# TASK DESCRIPTION
The answer should match the entries that follow exactly, except that no image appears in it.
**** DATA FOR THIS EXERCISE ****
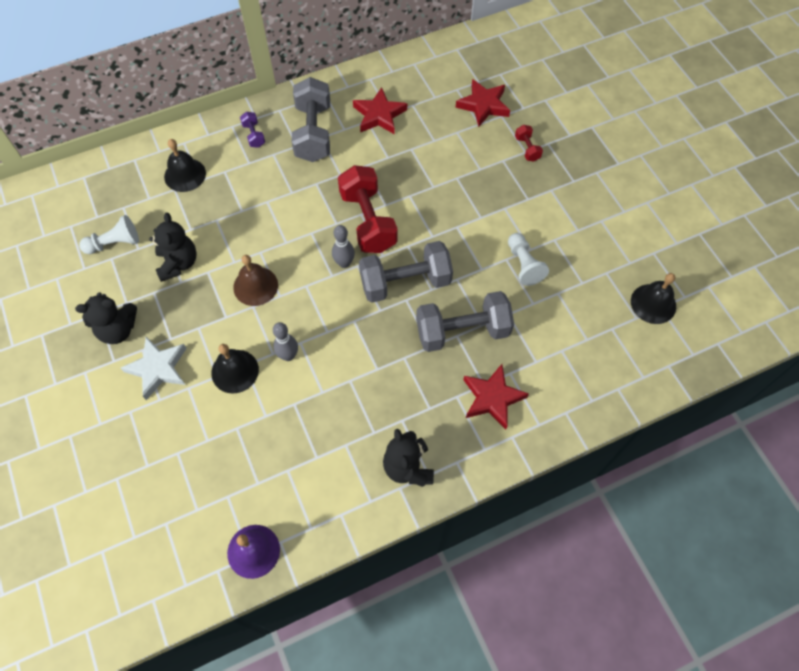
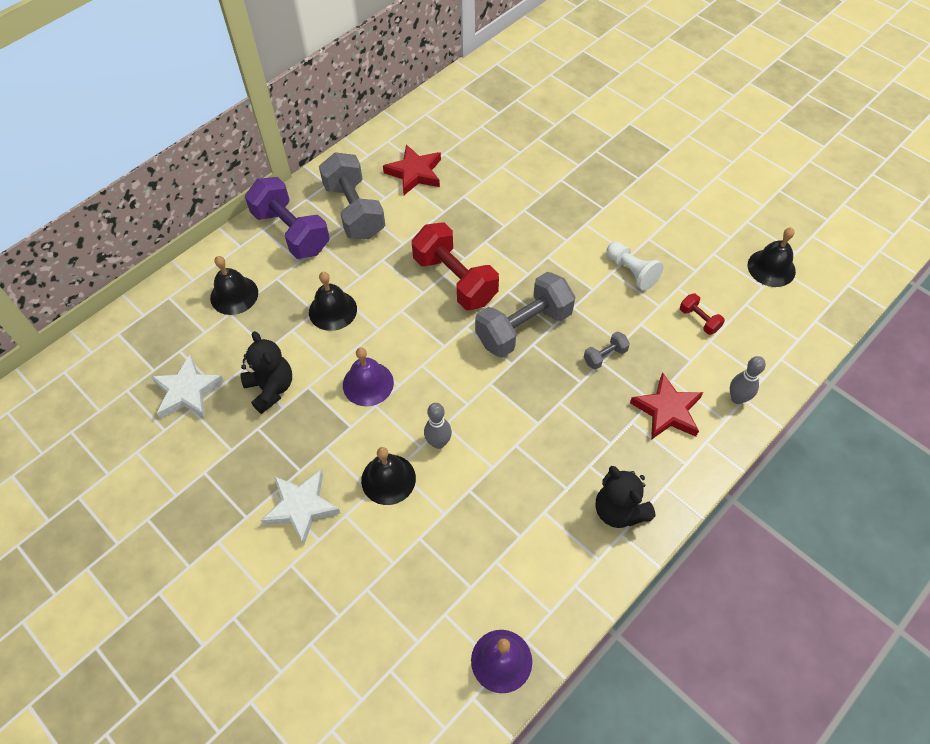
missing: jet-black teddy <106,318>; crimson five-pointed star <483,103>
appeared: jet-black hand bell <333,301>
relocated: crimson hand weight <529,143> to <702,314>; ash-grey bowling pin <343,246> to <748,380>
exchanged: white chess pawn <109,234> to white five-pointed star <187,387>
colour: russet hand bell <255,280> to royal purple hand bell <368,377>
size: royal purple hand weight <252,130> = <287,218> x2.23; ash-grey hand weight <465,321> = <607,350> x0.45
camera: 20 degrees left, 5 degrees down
****
# REPLY
missing: jet-black teddy <106,318>; crimson five-pointed star <483,103>
appeared: jet-black hand bell <333,301>
relocated: crimson hand weight <529,143> to <702,314>; ash-grey bowling pin <343,246> to <748,380>
exchanged: white chess pawn <109,234> to white five-pointed star <187,387>
colour: russet hand bell <255,280> to royal purple hand bell <368,377>
size: royal purple hand weight <252,130> = <287,218> x2.23; ash-grey hand weight <465,321> = <607,350> x0.45
camera: 20 degrees left, 5 degrees down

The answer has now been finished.